## The task
At the line containing "STEPPER: DRV8825 -> A4988", begin an exact copy, and continue through the last line of the entries below. Leave out any pictures.

## Materials provided
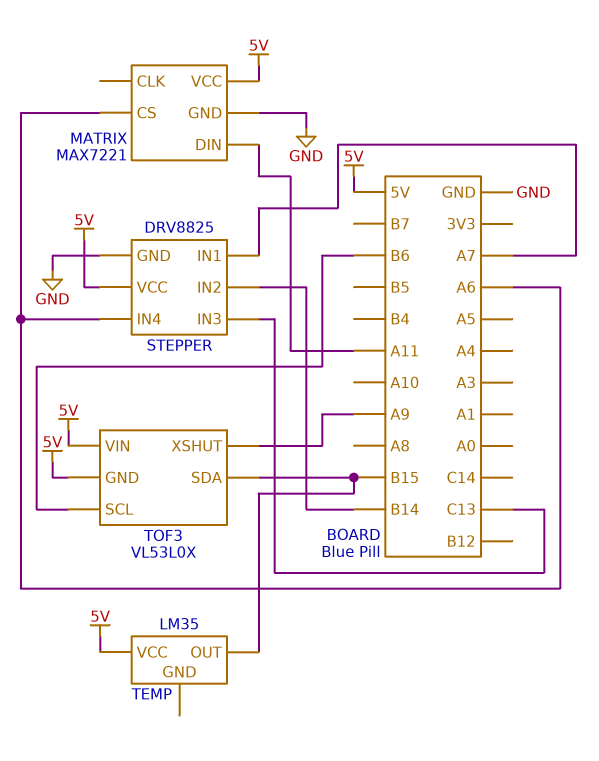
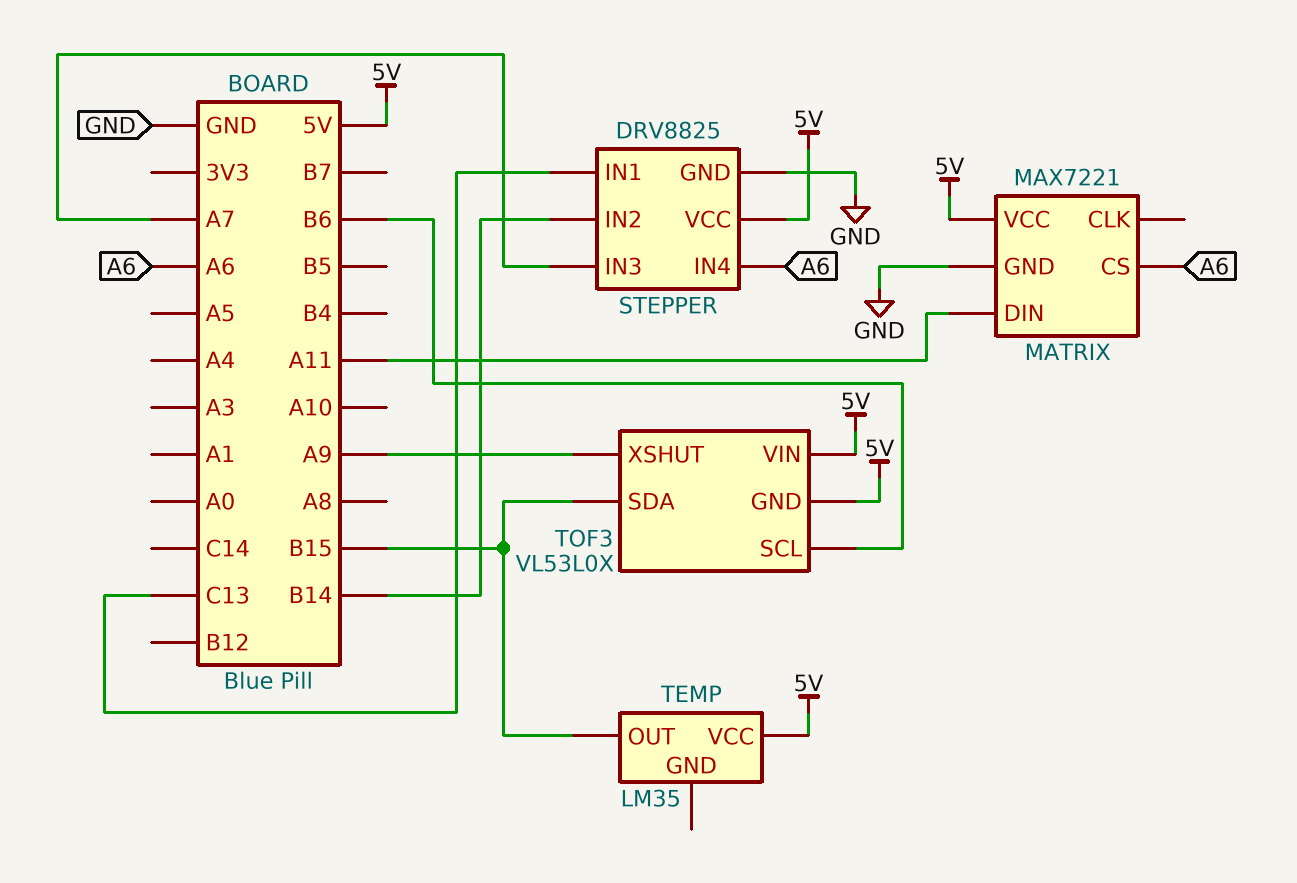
STEPPER pin IN1: A7 -> C13
STEPPER pin IN3: C13 -> A7

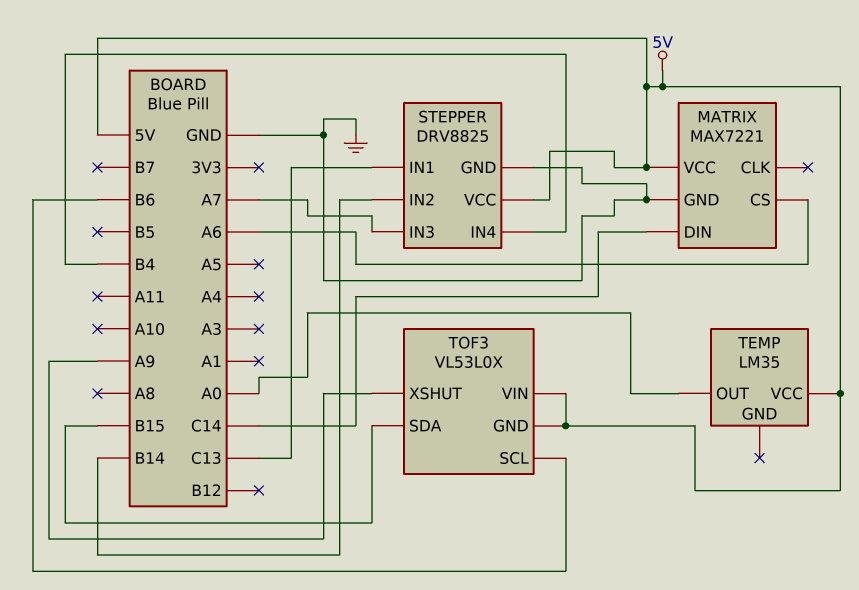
MATRIX pin DIN: A11 -> C14
STEPPER pin IN4: A6 -> B4
TEMP pin OUT: B15 -> A0

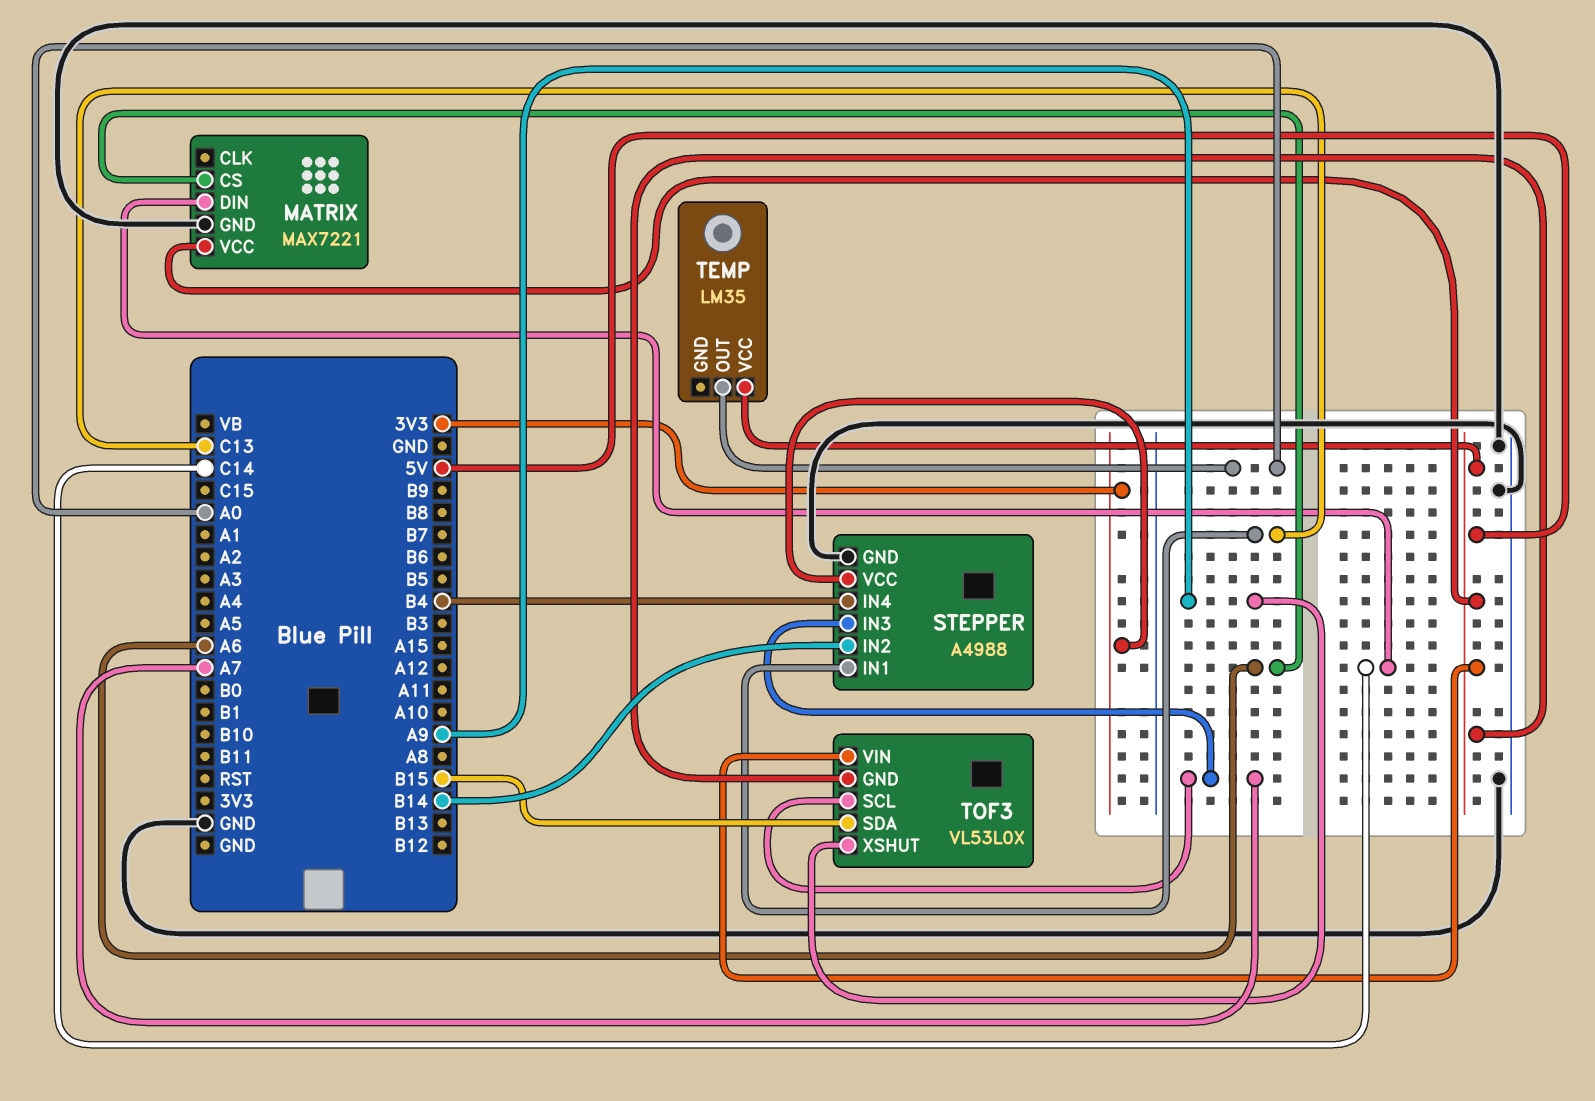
STEPPER: DRV8825 -> A4988
STEPPER pin VCC: 5V -> 3V3
TOF3 pin SCL: B6 -> A7

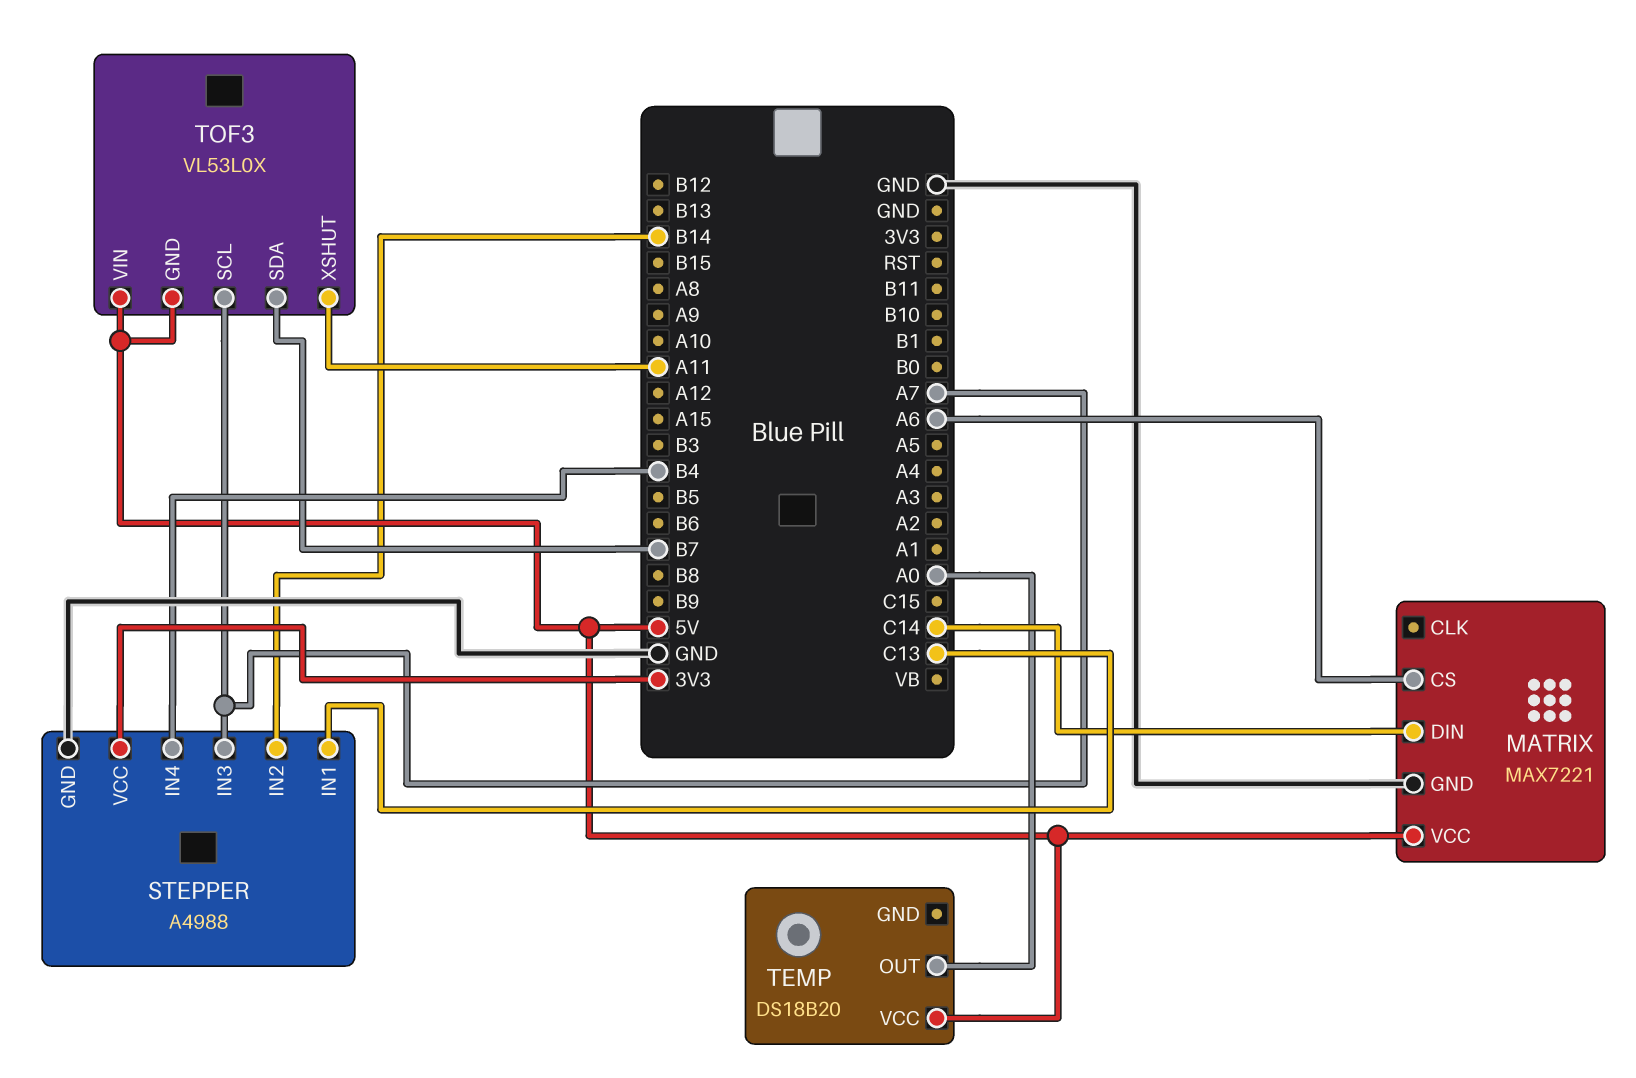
TEMP: LM35 -> DS18B20
TOF3 pin SDA: B15 -> B7
TOF3 pin XSHUT: A9 -> A11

## Answer area
STEPPER: DRV8825 -> A4988
STEPPER pin VCC: 5V -> 3V3
TOF3 pin SCL: B6 -> A7

TEMP: LM35 -> DS18B20
TOF3 pin SDA: B15 -> B7
TOF3 pin XSHUT: A9 -> A11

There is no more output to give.